## INFORMATION SUPPLIED
- Opening Delimiter -
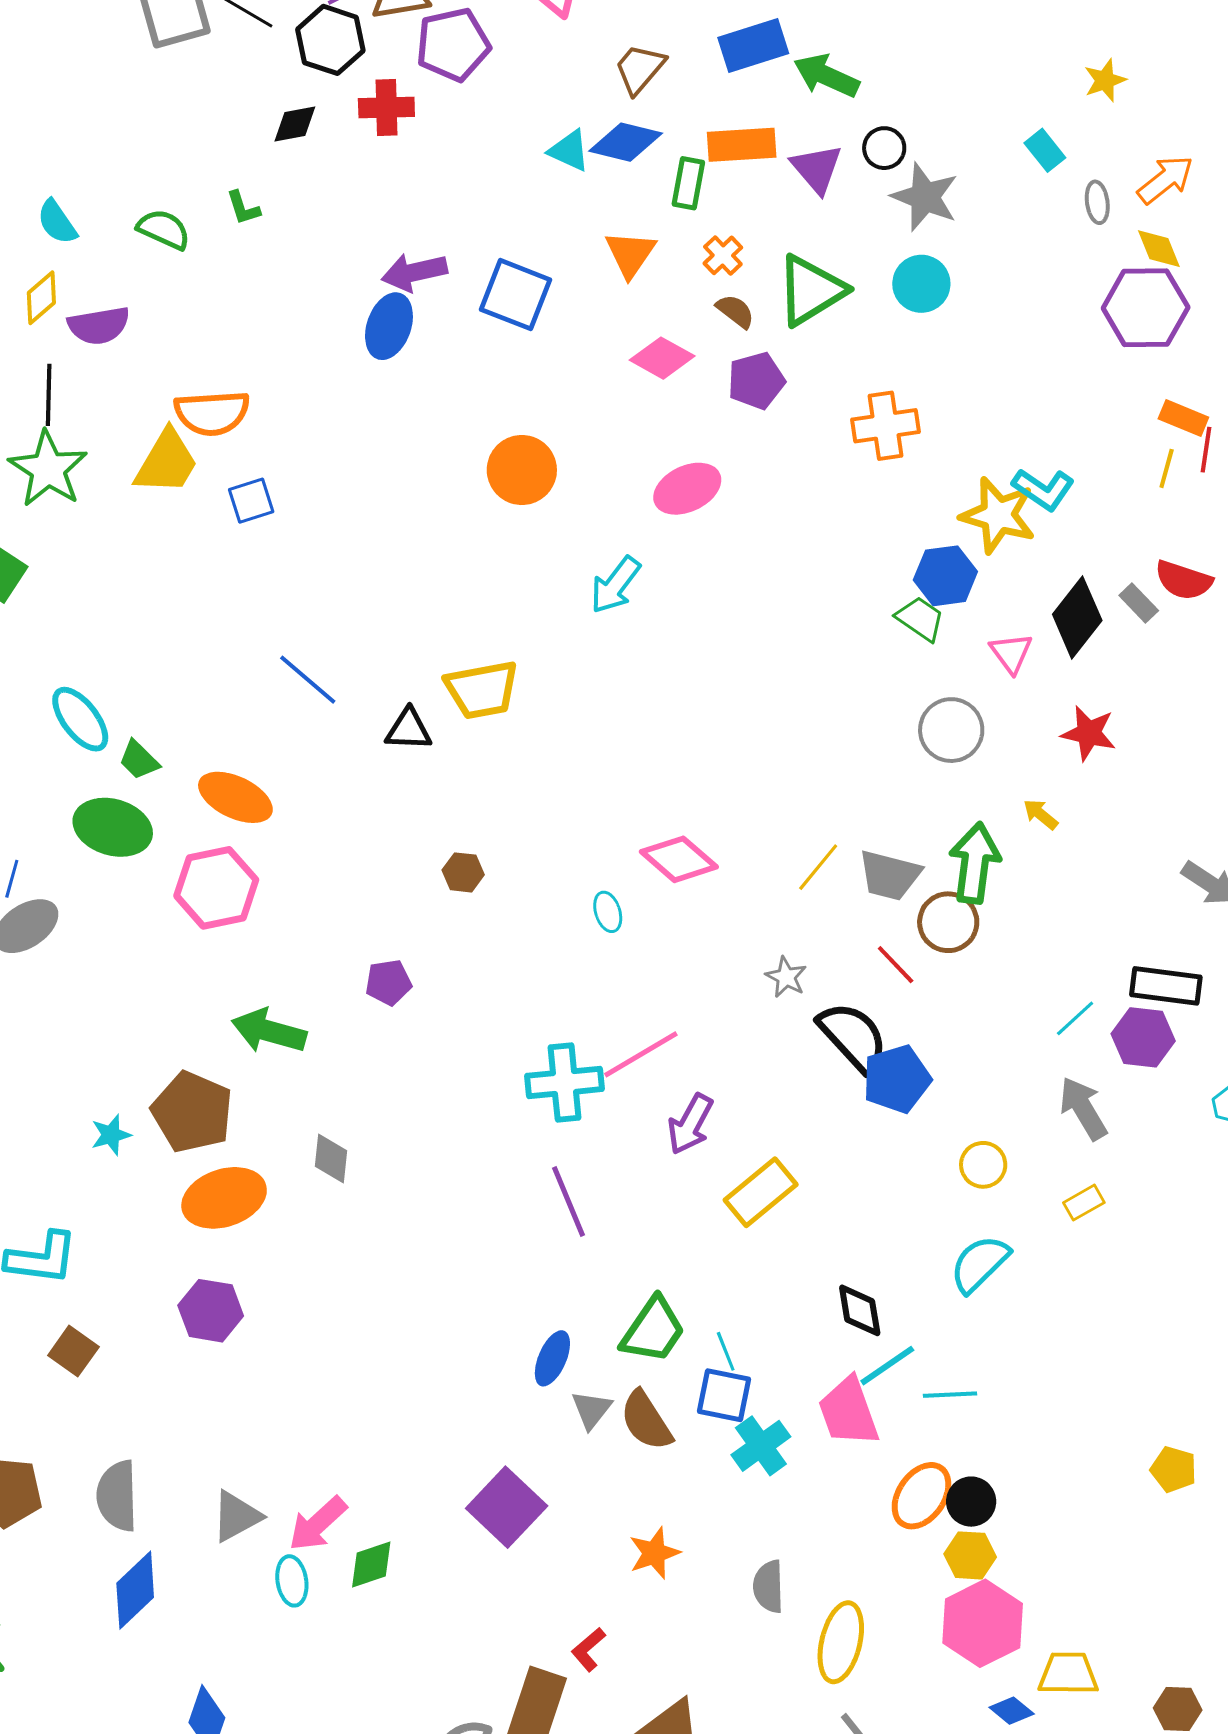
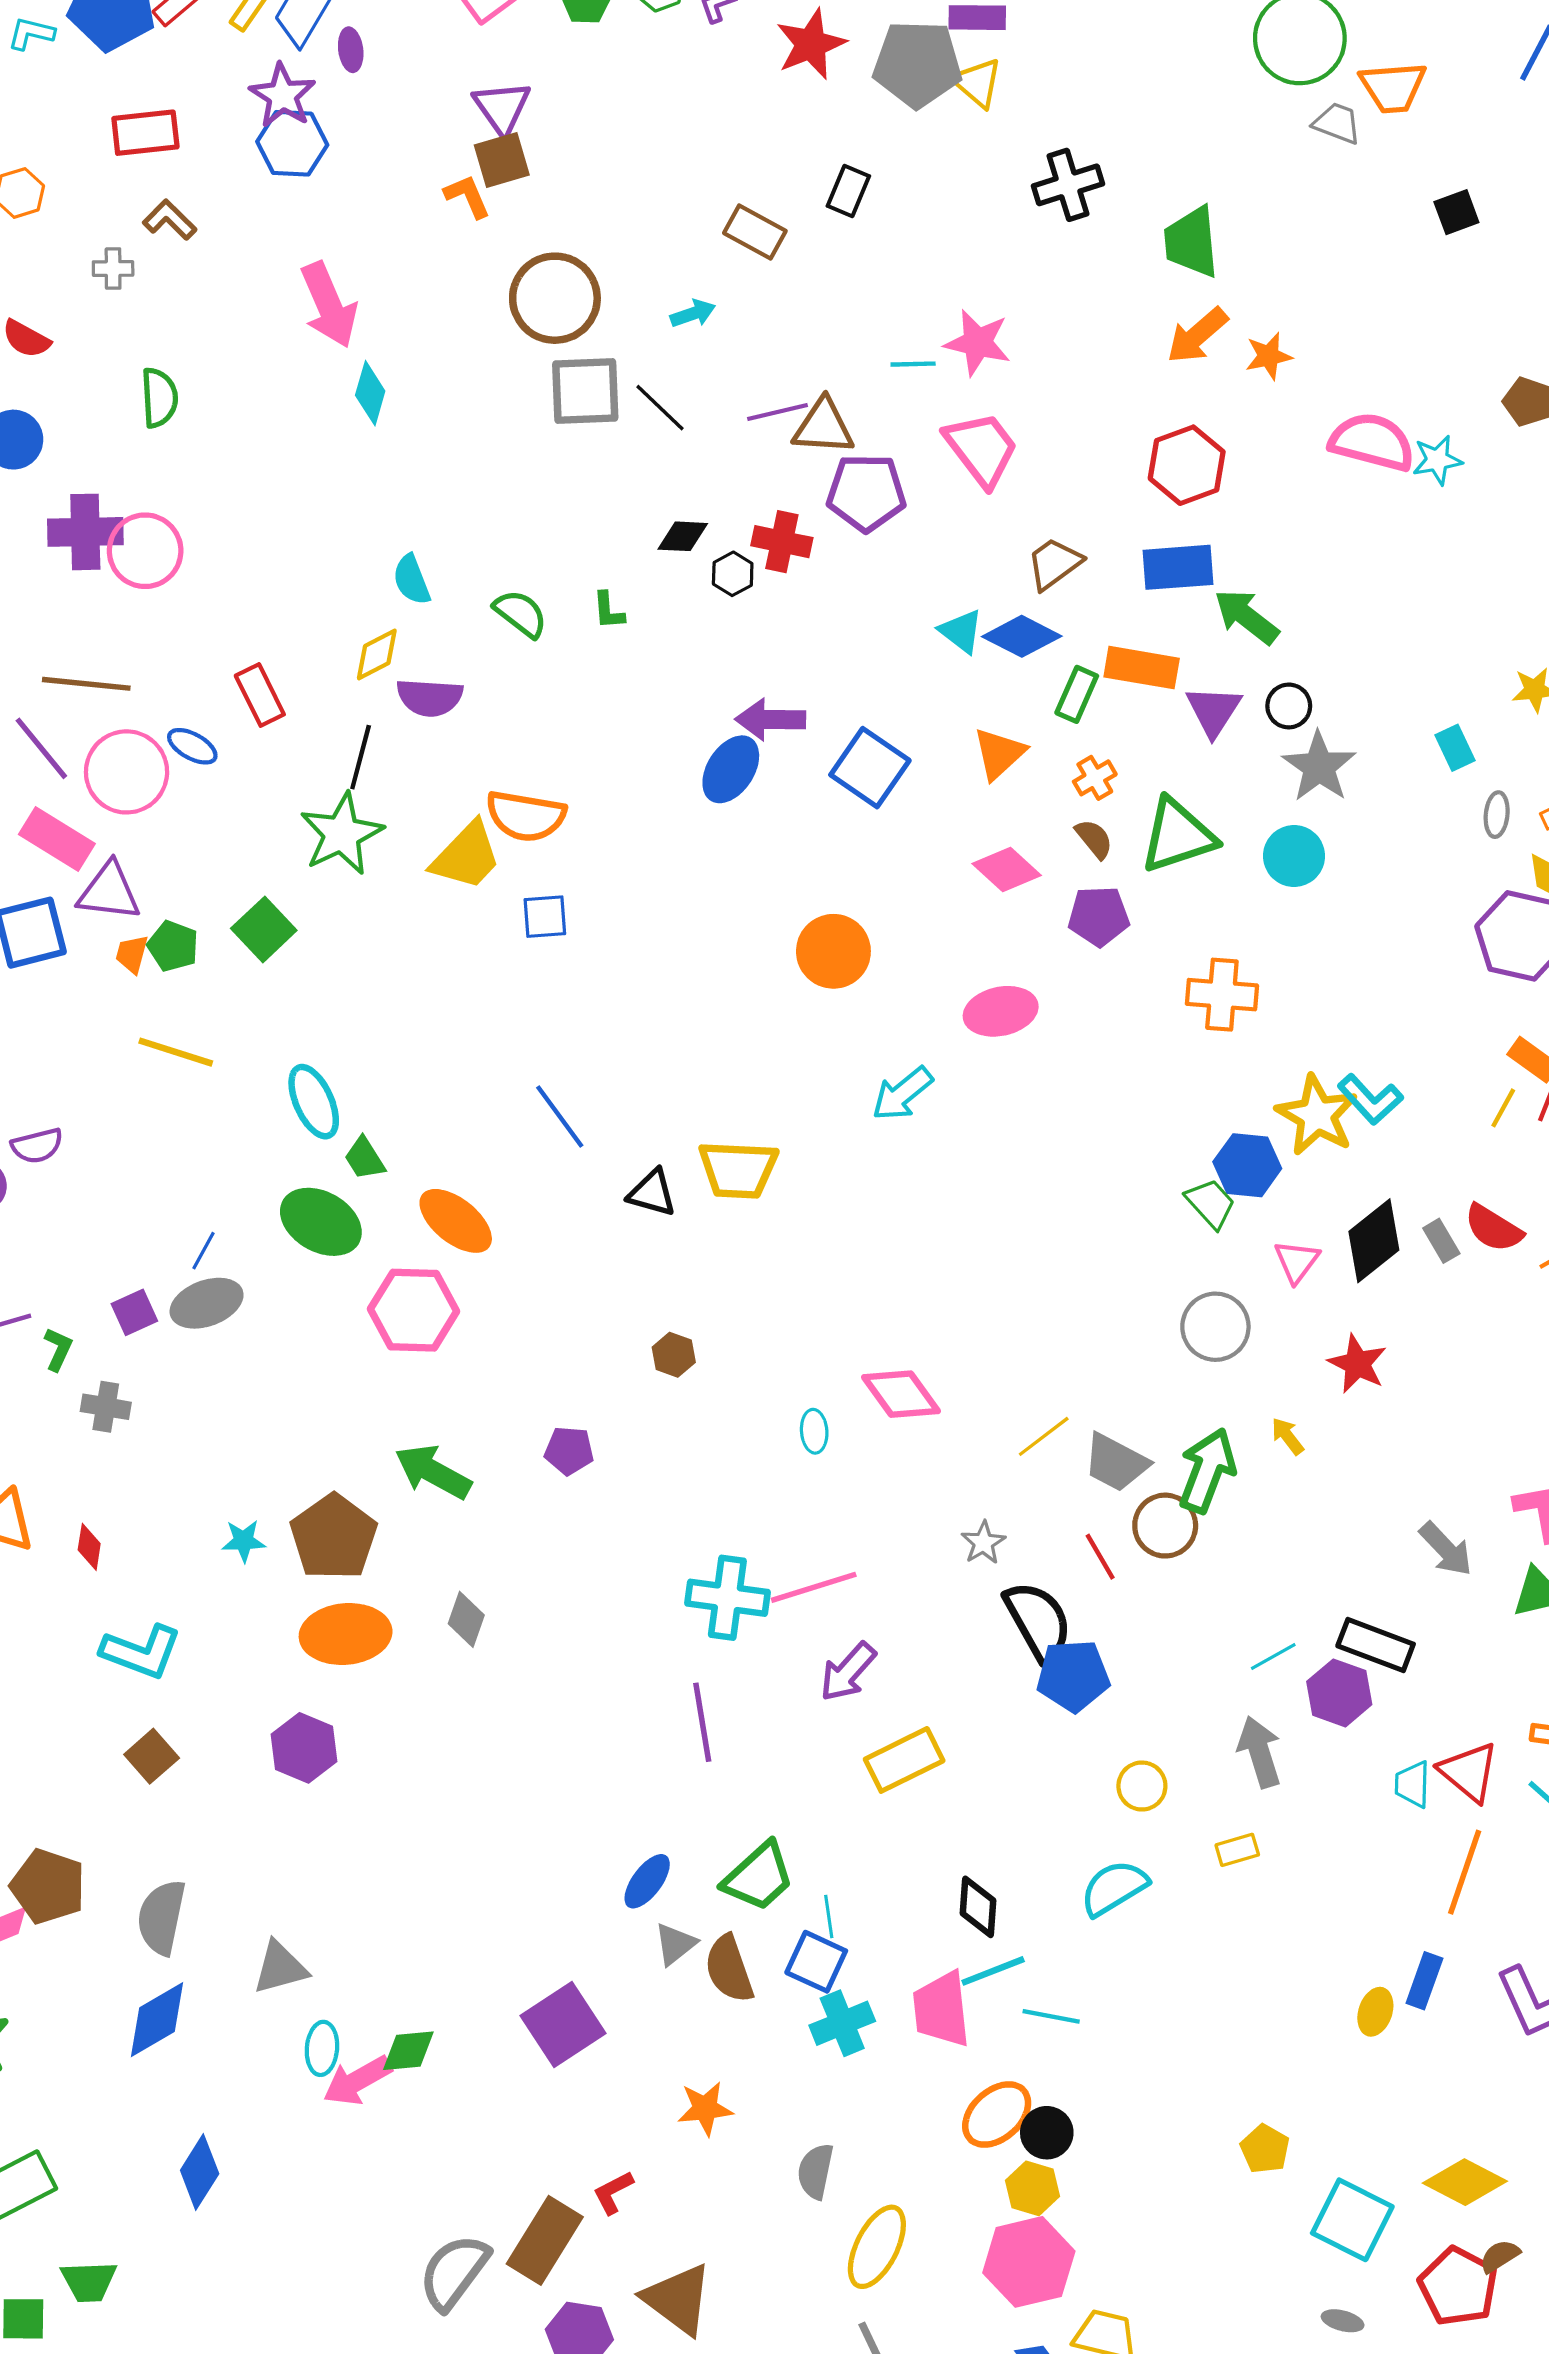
black hexagon: (330, 40) -> (733, 574), moved, size x0.6
pink arrow: (318, 1524) -> (357, 2081), moved

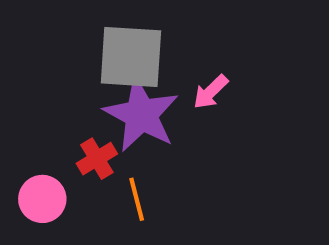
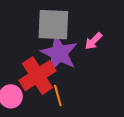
red cross: (97, 159) -> (37, 76), size x1.8

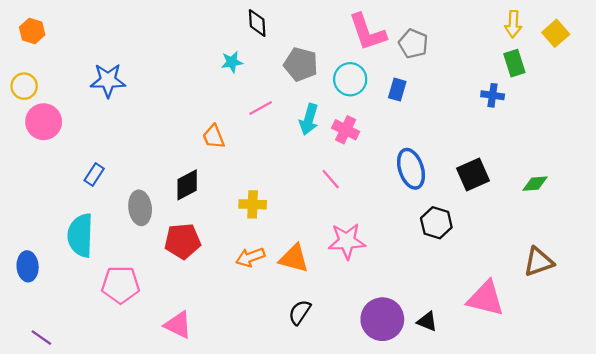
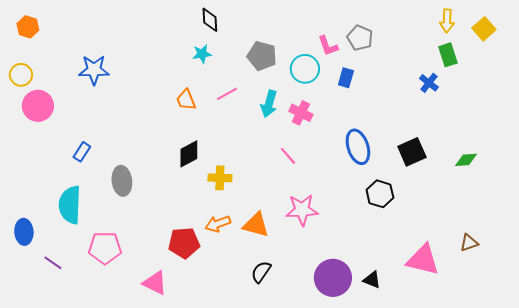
black diamond: (257, 23) -> (210, 20), moved
pink L-shape: (367, 32) -> (328, 46), moved, size x0.6
blue cross: (493, 95) -> (429, 83), turned 30
orange trapezoid: (214, 137) -> (186, 100), moved
black diamond: (187, 185) -> (189, 154), moved
red pentagon: (183, 241) -> (184, 243), moved
brown triangle: (538, 262) -> (469, 243), moved, size x0.7
purple line: (41, 338) -> (53, 263), moved

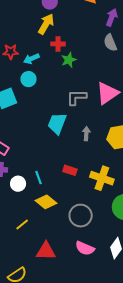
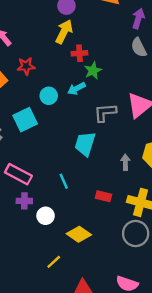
cyan arrow: (31, 59) -> (76, 89), moved
gray arrow: (86, 134) -> (125, 162), moved
cyan line: (38, 178) -> (64, 181), moved
gray circle: (81, 216) -> (136, 234), moved

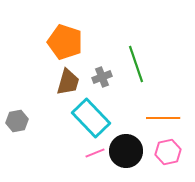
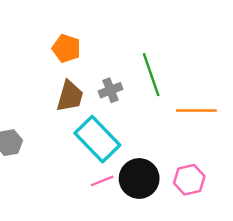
orange pentagon: (65, 42) -> (66, 48), size x0.7
orange line: (163, 118) -> (196, 110), moved

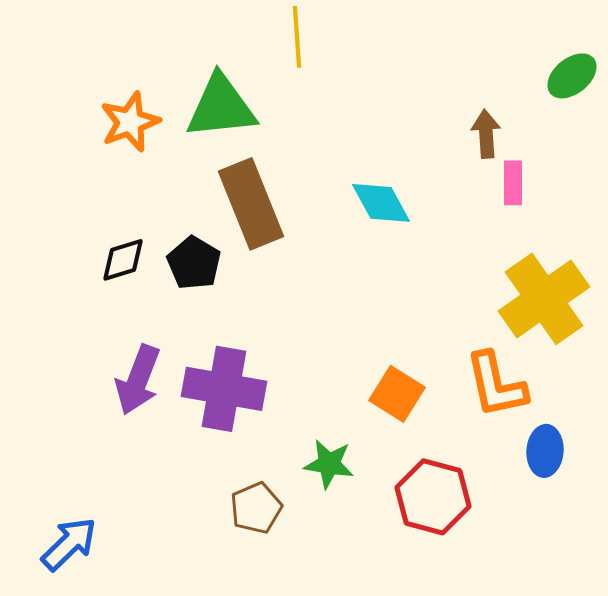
- Closing Delimiter -
Each line of the listing above that contains the word "black" is to be copied.

black hexagon: (330, 40) -> (733, 574), moved, size x0.6
black diamond: (257, 23) -> (210, 20), moved
black diamond: (187, 185) -> (189, 154), moved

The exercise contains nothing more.